====== DATA FOR REVIEW ======
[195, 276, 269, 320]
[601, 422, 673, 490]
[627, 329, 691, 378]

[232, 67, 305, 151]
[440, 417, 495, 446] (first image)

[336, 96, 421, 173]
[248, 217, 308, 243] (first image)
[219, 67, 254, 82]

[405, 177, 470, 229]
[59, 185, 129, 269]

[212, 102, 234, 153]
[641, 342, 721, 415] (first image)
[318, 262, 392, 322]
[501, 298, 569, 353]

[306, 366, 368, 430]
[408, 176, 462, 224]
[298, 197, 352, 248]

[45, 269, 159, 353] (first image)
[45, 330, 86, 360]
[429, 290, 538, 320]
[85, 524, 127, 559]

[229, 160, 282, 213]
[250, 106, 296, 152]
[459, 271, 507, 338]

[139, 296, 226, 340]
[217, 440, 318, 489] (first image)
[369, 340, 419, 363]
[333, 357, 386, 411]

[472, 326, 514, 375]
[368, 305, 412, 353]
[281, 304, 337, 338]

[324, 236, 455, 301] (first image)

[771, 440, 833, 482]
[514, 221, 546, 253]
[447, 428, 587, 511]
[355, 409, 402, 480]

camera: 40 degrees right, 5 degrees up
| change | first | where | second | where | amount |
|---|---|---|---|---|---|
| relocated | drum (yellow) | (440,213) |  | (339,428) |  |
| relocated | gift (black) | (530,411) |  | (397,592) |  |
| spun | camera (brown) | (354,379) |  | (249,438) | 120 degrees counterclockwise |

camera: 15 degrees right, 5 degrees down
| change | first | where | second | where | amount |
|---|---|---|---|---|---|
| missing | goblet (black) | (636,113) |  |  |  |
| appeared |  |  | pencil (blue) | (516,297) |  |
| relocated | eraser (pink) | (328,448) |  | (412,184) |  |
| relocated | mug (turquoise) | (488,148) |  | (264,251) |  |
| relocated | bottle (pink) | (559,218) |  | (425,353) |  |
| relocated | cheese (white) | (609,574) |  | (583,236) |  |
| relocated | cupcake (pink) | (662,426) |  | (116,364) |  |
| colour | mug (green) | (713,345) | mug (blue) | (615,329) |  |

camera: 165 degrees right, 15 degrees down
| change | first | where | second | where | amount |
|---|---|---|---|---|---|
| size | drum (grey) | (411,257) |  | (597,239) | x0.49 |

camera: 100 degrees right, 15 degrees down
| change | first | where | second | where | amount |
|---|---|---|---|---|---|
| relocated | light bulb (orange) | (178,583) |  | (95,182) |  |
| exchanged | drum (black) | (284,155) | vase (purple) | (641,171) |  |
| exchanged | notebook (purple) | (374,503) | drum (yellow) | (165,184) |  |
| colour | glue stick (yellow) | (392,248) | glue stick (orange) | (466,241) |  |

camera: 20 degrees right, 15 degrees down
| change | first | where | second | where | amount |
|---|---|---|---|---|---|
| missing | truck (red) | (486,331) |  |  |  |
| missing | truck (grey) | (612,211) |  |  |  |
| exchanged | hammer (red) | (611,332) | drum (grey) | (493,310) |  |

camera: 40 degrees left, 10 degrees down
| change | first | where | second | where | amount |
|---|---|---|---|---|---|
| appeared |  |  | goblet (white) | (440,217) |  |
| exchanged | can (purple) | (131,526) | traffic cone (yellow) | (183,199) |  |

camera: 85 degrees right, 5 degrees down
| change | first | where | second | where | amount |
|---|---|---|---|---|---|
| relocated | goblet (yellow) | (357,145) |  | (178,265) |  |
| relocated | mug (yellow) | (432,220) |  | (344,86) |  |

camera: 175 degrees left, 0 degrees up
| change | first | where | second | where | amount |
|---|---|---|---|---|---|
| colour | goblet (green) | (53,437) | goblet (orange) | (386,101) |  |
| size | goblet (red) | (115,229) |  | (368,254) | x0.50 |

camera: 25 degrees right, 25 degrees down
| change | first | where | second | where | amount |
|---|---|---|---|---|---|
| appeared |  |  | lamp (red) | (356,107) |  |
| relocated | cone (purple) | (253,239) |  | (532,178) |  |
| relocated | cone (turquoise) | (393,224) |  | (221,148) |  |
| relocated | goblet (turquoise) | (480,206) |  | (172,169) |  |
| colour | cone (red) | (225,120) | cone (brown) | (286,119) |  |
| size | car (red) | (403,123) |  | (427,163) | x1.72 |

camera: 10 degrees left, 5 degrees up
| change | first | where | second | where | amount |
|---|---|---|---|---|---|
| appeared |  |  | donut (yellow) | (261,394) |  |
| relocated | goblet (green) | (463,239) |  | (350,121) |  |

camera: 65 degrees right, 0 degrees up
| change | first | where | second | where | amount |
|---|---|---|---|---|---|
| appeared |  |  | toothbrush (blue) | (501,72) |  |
======
* **WHAT YOU ARE ASKED TO DO**
The required answer is the exact run of lines above starting at the line with "[139, 296, 226, 340]" and ending at the line with "degrees counterclockwise |", with both ends present.

* **SOLUTION TO THIS TASK**
[139, 296, 226, 340]
[217, 440, 318, 489] (first image)
[369, 340, 419, 363]
[333, 357, 386, 411]

[472, 326, 514, 375]
[368, 305, 412, 353]
[281, 304, 337, 338]

[324, 236, 455, 301] (first image)

[771, 440, 833, 482]
[514, 221, 546, 253]
[447, 428, 587, 511]
[355, 409, 402, 480]

camera: 40 degrees right, 5 degrees up
| change | first | where | second | where | amount |
|---|---|---|---|---|---|
| relocated | drum (yellow) | (440,213) |  | (339,428) |  |
| relocated | gift (black) | (530,411) |  | (397,592) |  |
| spun | camera (brown) | (354,379) |  | (249,438) | 120 degrees counterclockwise |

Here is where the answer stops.